◆ ASSIGNMENT
Leave out any pictures and transcribe all other data below exactly.

◆ DATA SECTION
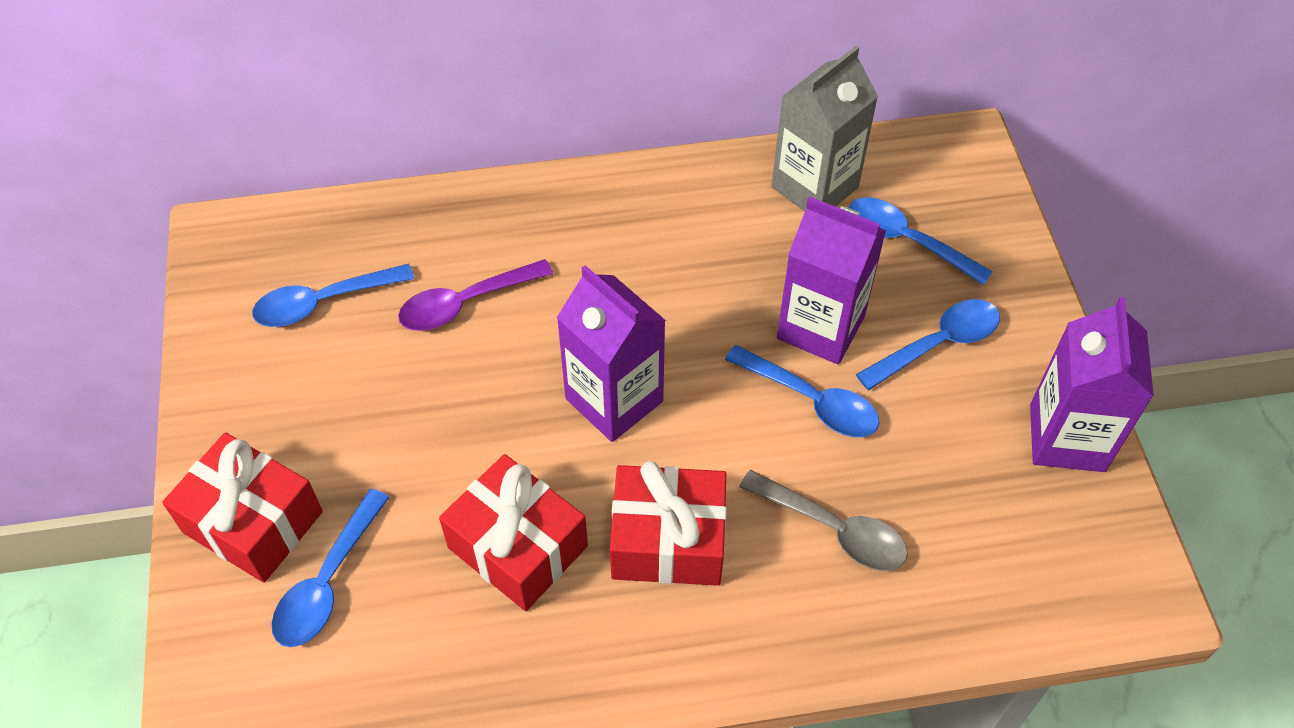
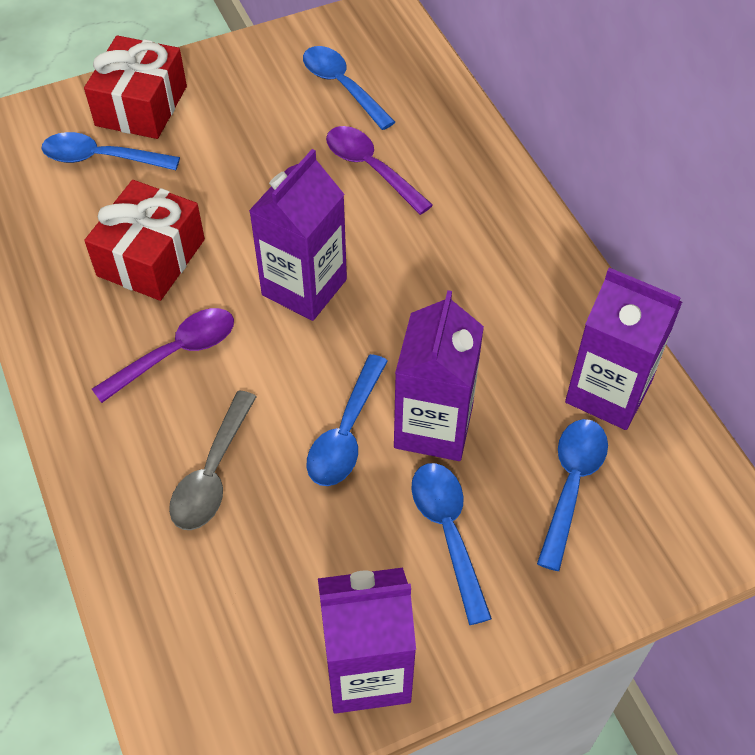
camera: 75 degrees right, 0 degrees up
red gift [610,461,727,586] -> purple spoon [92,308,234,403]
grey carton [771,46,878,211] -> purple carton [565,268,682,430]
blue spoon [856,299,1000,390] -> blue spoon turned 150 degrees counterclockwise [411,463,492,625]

◆ TASK RESPONSE
camera: 75 degrees right, 0 degrees up
red gift [610,461,727,586] -> purple spoon [92,308,234,403]
grey carton [771,46,878,211] -> purple carton [565,268,682,430]
blue spoon [856,299,1000,390] -> blue spoon turned 150 degrees counterclockwise [411,463,492,625]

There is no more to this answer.